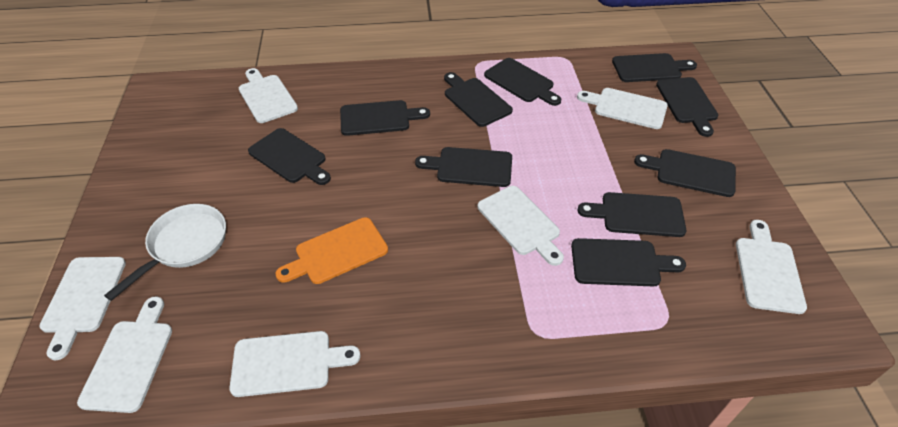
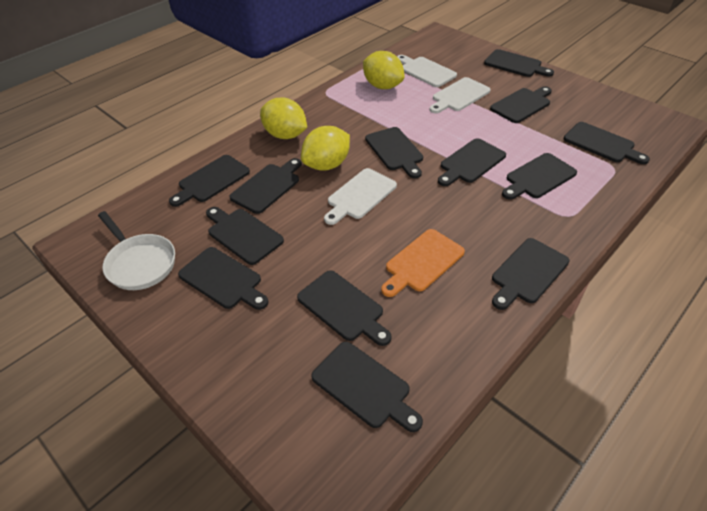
black cutting board: 10 -> 13
white cutting board: 7 -> 3
yellow lemon: 0 -> 3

■ ■ ■ ■ ■

■ Aim of the exercise
Give the data above again, exactly, with every picture removed.

■ Finished task
black cutting board: 10 -> 13
white cutting board: 7 -> 3
yellow lemon: 0 -> 3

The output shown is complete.